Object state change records
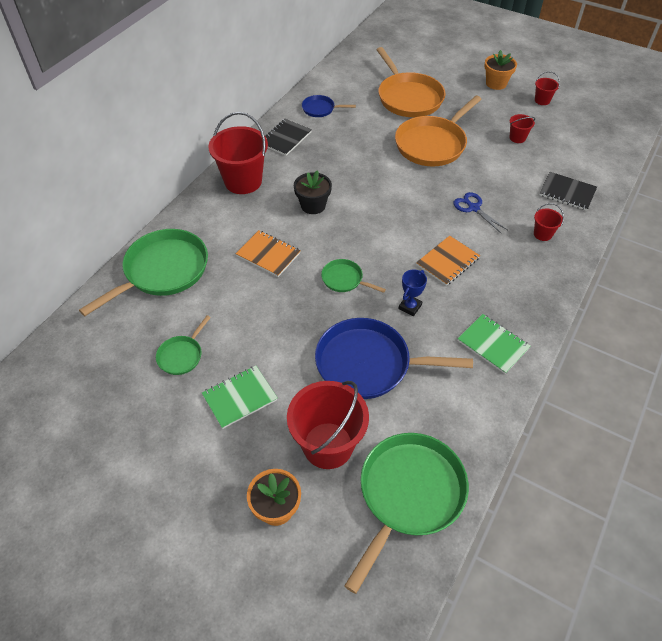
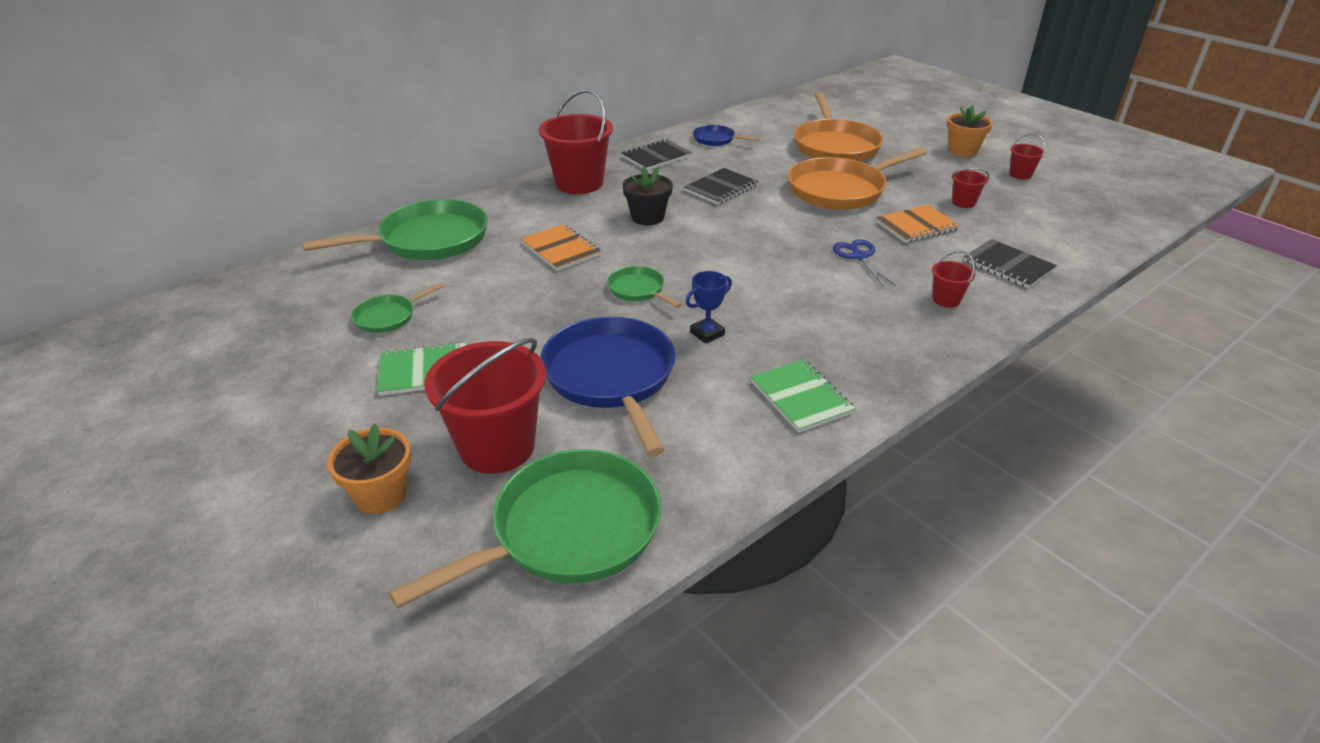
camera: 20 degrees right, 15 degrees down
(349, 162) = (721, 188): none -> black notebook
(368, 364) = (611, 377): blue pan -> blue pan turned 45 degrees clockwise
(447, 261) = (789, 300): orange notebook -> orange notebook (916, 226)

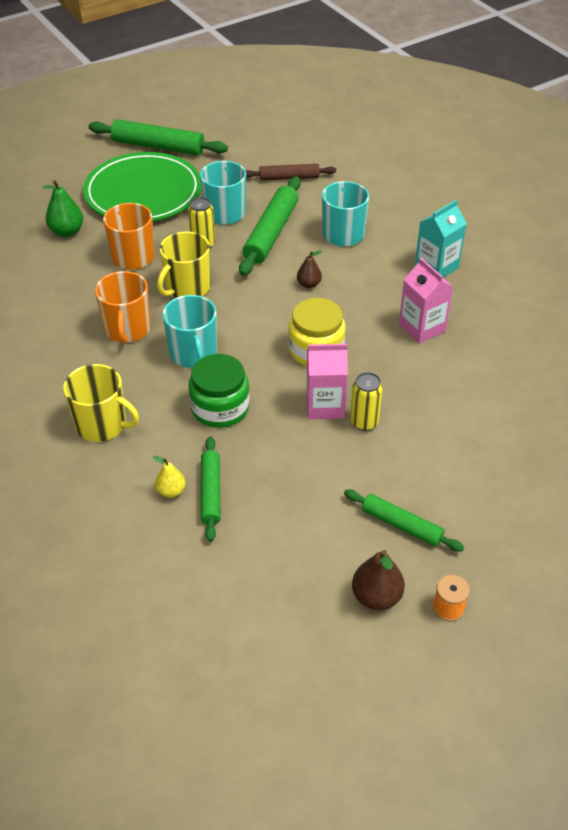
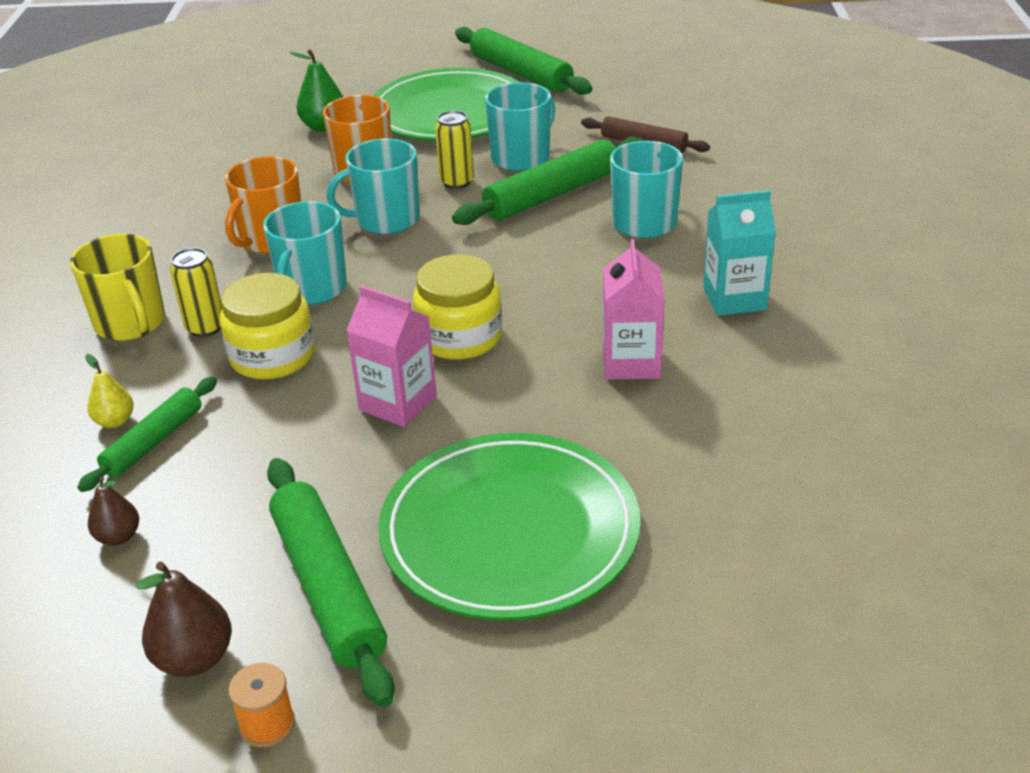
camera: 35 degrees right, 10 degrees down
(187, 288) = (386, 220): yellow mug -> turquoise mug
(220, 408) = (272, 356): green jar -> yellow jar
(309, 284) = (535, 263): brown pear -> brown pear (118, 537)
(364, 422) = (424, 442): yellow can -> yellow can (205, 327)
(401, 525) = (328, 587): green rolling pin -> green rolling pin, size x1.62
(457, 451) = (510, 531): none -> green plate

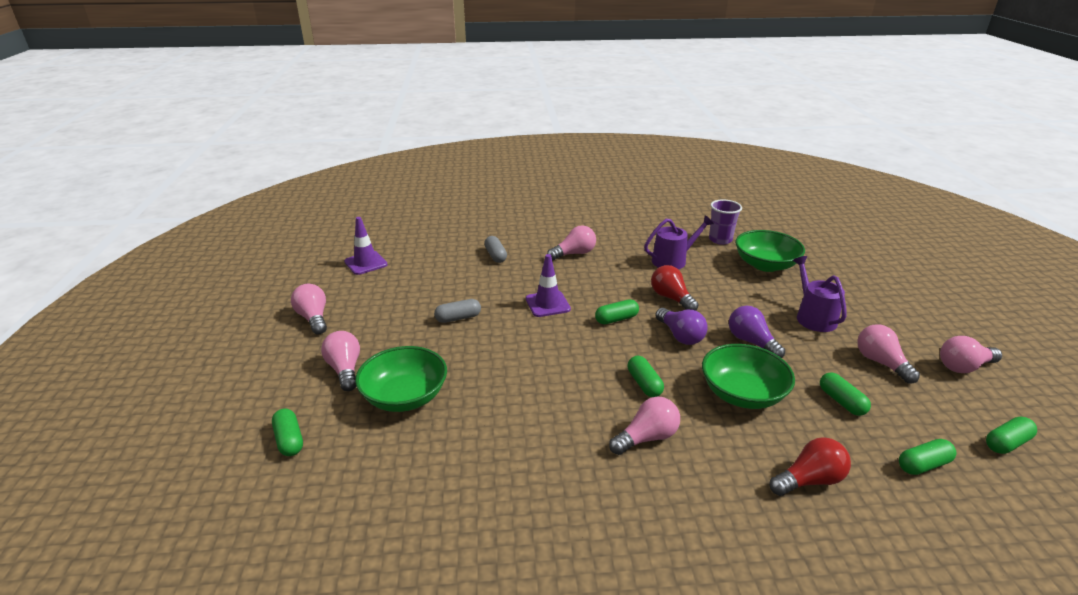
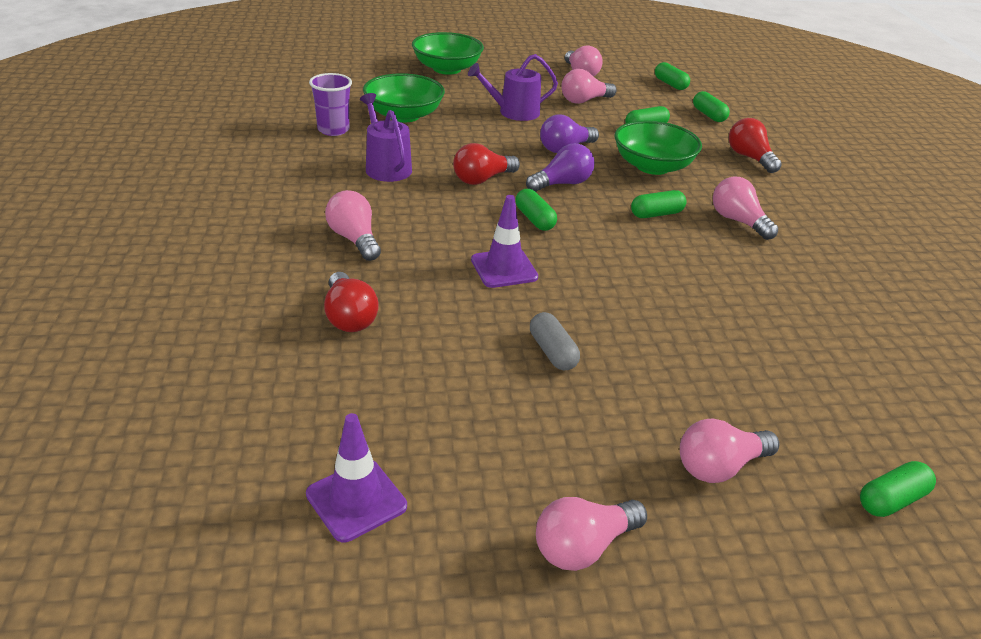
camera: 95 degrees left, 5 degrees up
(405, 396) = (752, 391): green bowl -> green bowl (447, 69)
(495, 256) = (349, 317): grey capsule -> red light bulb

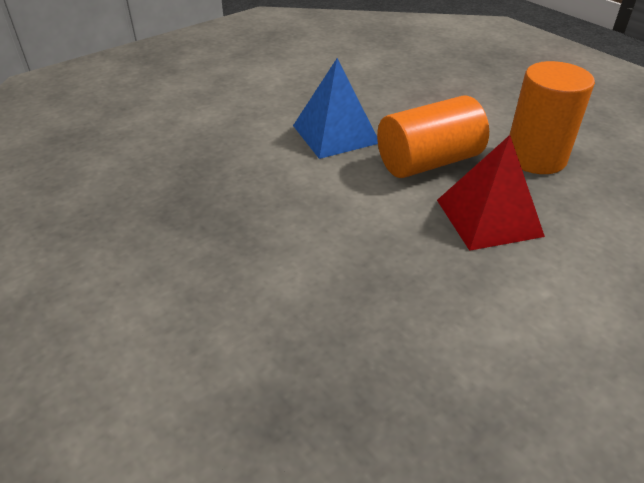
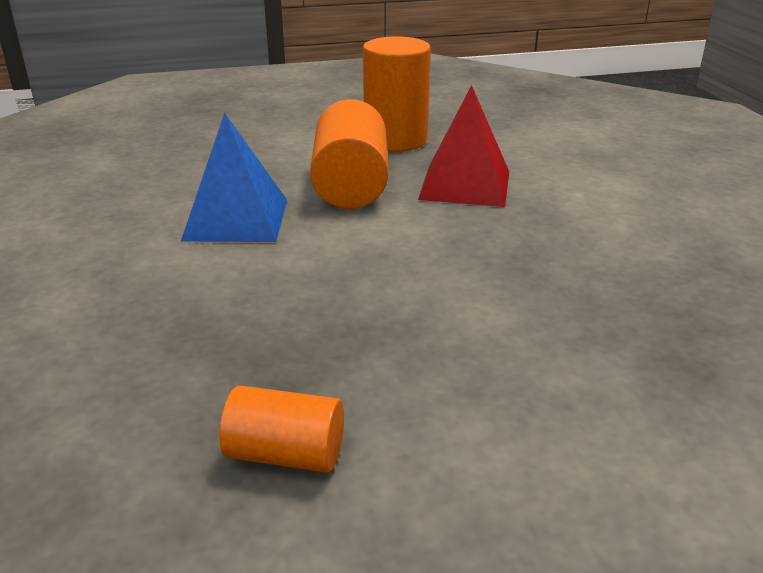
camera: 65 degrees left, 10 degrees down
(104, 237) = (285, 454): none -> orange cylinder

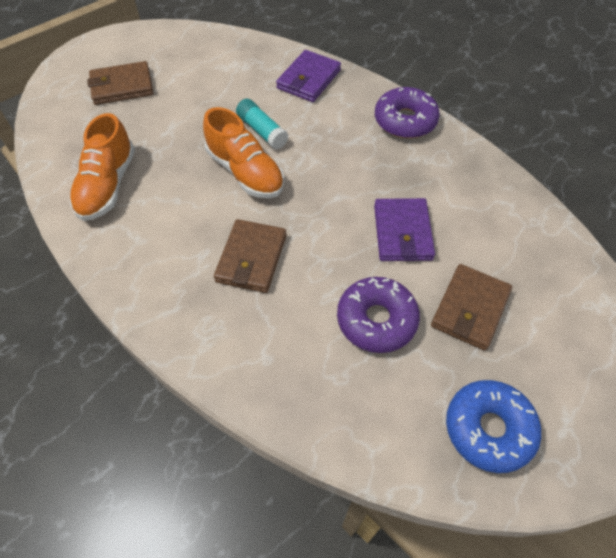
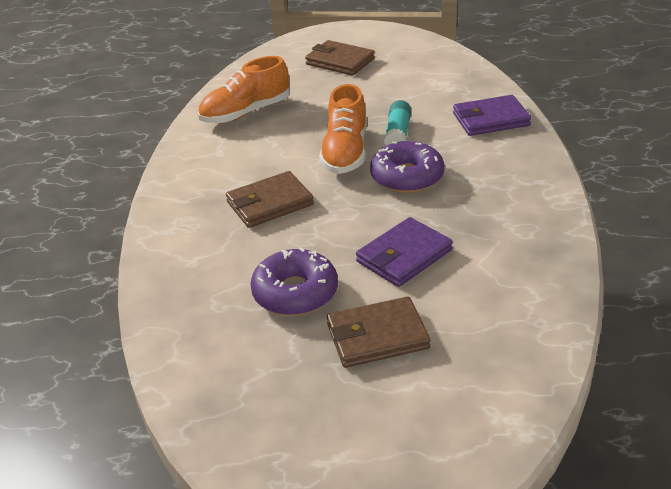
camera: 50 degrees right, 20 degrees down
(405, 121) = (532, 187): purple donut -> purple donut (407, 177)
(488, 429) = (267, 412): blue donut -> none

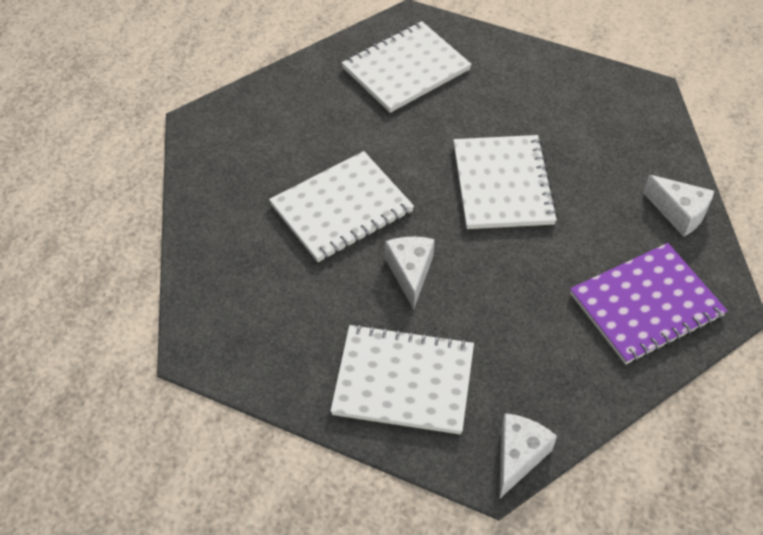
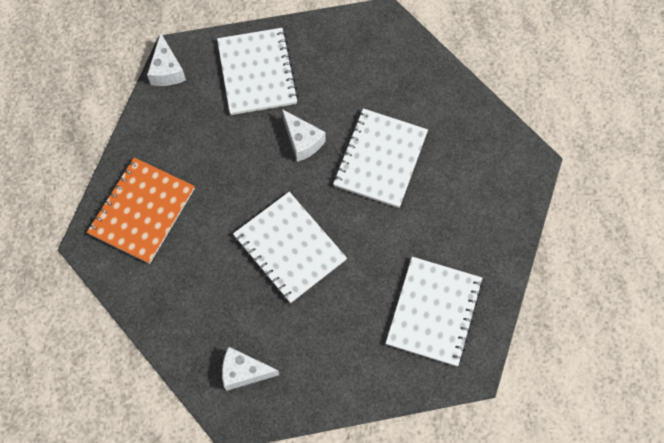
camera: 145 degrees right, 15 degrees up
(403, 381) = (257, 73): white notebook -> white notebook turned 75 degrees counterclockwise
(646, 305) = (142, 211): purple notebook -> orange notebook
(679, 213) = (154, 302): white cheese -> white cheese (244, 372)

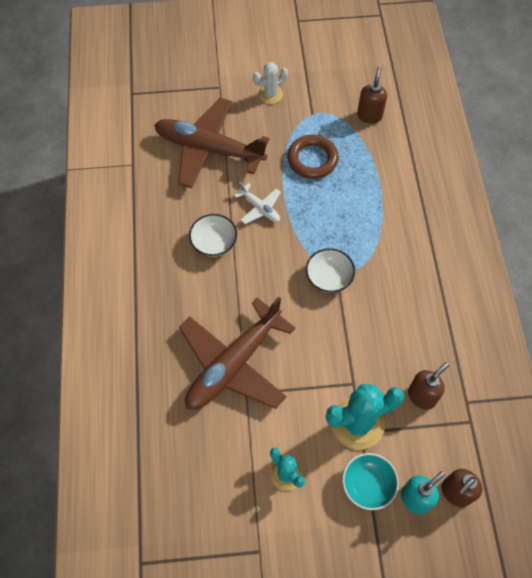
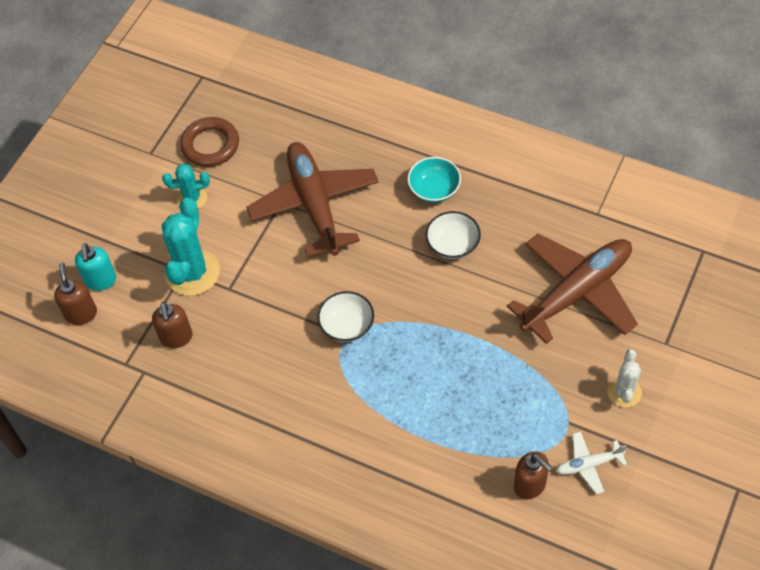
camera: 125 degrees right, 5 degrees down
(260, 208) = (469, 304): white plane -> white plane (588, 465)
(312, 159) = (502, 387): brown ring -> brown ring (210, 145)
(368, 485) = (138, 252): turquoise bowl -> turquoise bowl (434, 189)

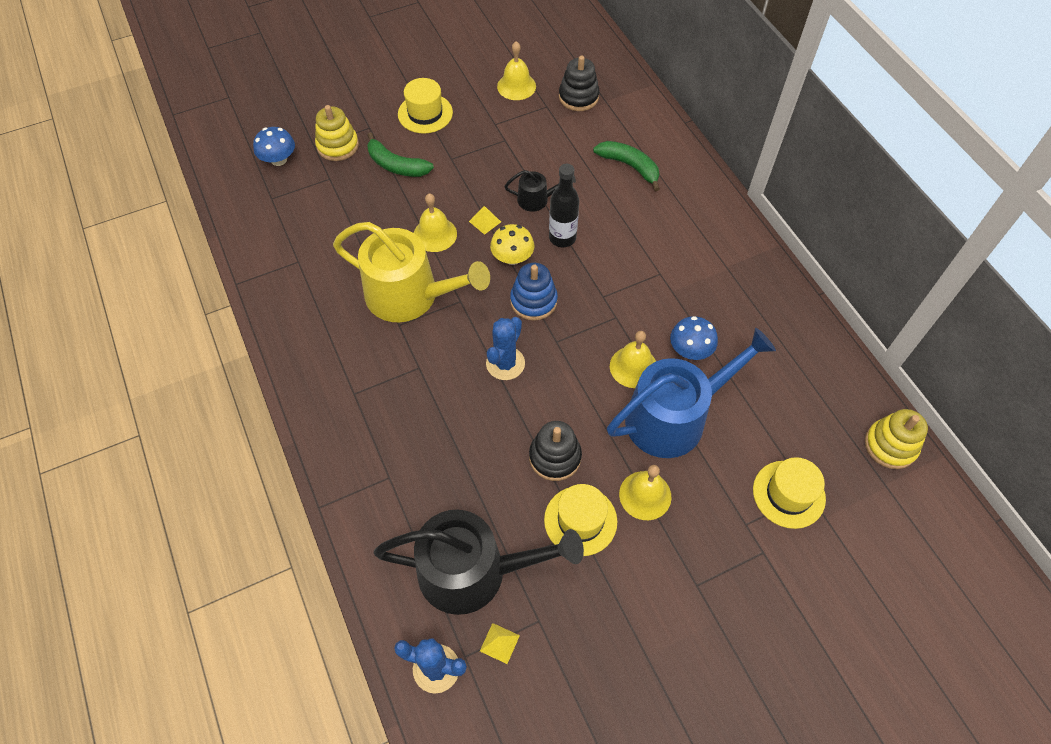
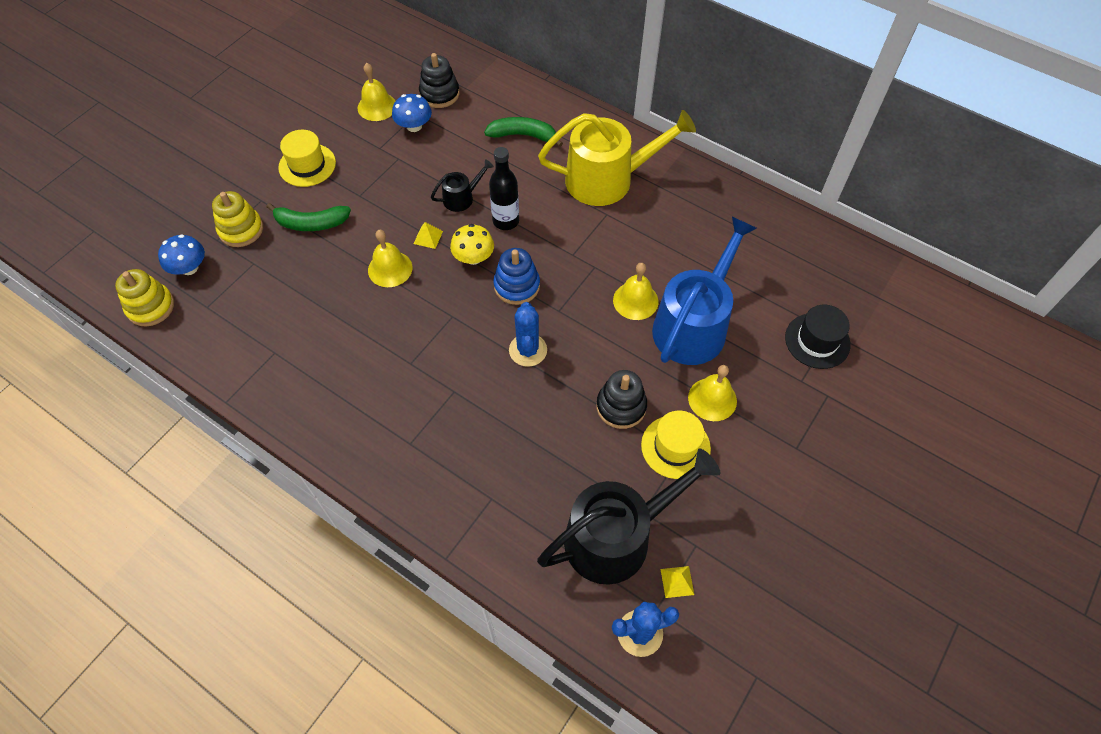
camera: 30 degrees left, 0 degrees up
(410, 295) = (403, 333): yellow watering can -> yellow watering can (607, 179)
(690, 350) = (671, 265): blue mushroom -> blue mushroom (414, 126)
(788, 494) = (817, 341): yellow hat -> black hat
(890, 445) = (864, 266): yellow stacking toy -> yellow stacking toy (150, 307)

Work to be completed: Print, exactly, each line above from the one with "camera: 125 degrees right, 5 degrees down" to the one with "(788, 494) = (817, 341): yellow", end lines included. Leave pictures out of it.

Written response:
camera: 125 degrees right, 5 degrees down
(260, 208) = (469, 304): white plane -> white plane (588, 465)
(312, 159) = (502, 387): brown ring -> brown ring (210, 145)
(368, 485) = (138, 252): turquoise bowl -> turquoise bowl (434, 189)

camera: 30 degrees left, 0 degrees up
(410, 295) = (403, 333): yellow watering can -> yellow watering can (607, 179)
(690, 350) = (671, 265): blue mushroom -> blue mushroom (414, 126)
(788, 494) = (817, 341): yellow hat -> black hat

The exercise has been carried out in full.